Reproduce verbatim the lines of the material below, starting at the line with "red calculator [159,219,264,262]" and ending at the line with "none -> red cube [79,217,177,303]", both inclusive; skip the rest.

Record extracts:
=-=-=-=-=
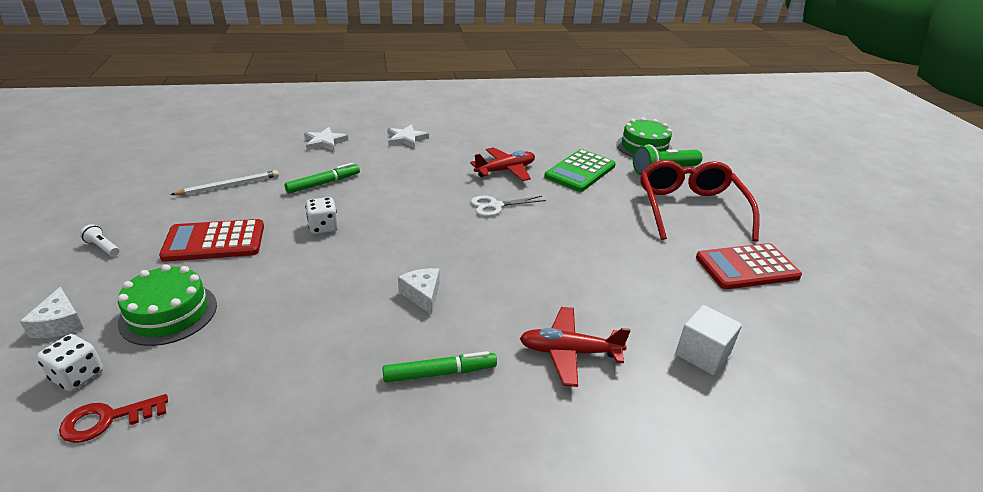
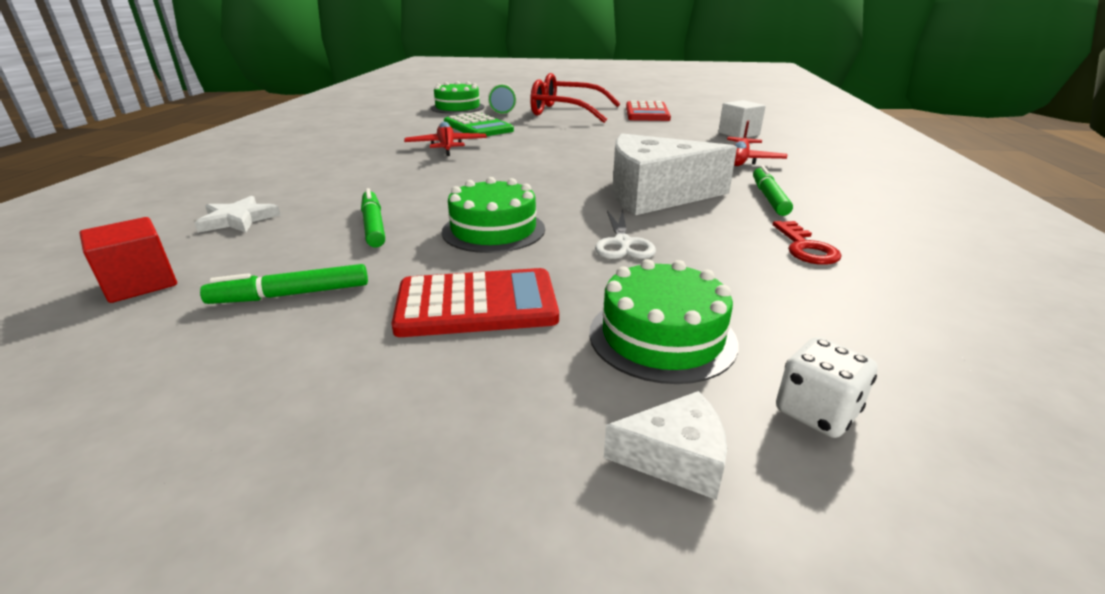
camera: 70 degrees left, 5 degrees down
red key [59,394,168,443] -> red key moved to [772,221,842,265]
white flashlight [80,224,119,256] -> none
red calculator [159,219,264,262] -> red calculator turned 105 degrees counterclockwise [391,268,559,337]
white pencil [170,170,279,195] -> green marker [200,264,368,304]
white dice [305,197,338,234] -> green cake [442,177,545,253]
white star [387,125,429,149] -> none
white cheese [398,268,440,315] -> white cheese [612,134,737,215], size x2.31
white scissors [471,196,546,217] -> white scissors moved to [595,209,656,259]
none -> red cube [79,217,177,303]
=-=-=-=-=
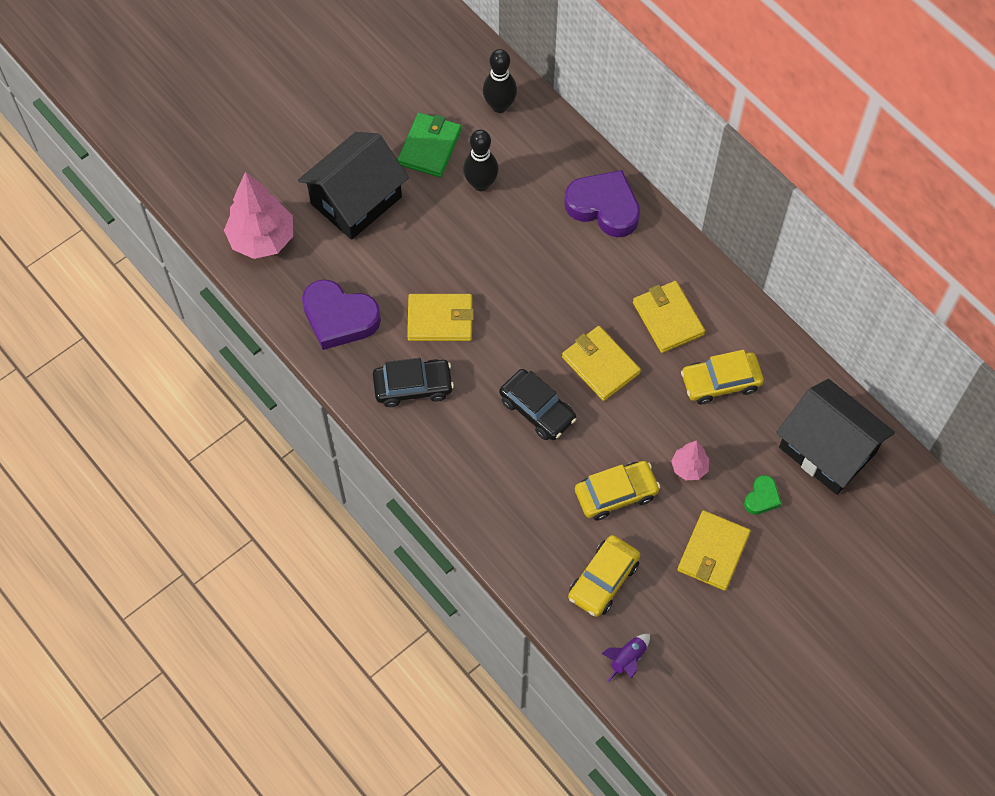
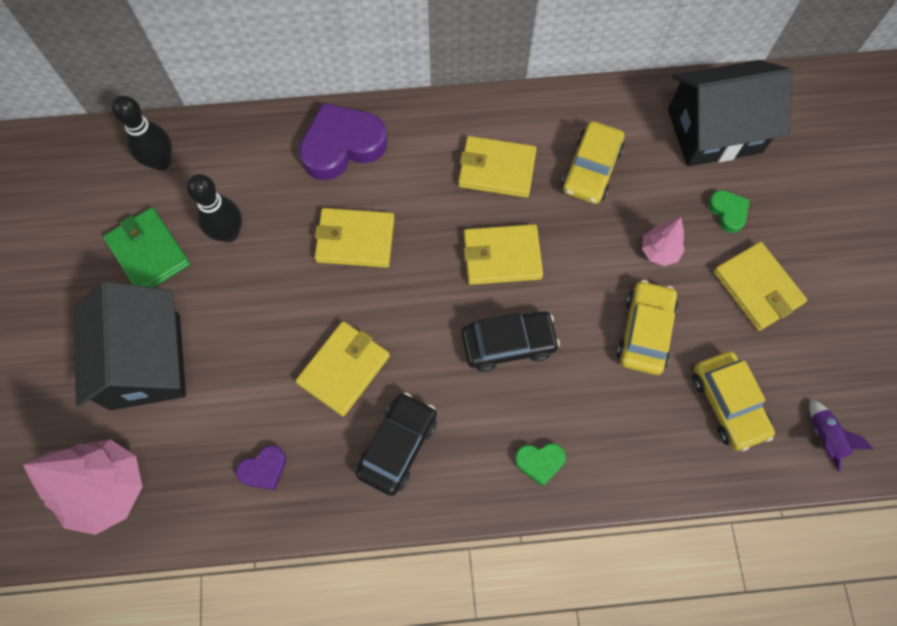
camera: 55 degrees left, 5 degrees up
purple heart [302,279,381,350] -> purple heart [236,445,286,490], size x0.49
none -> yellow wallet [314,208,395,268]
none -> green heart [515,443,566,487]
=-=-=-=-=
Answer section:
red calculator [159,219,264,262] -> red calculator turned 105 degrees counterclockwise [391,268,559,337]
white pencil [170,170,279,195] -> green marker [200,264,368,304]
white dice [305,197,338,234] -> green cake [442,177,545,253]
white star [387,125,429,149] -> none
white cheese [398,268,440,315] -> white cheese [612,134,737,215], size x2.31
white scissors [471,196,546,217] -> white scissors moved to [595,209,656,259]
none -> red cube [79,217,177,303]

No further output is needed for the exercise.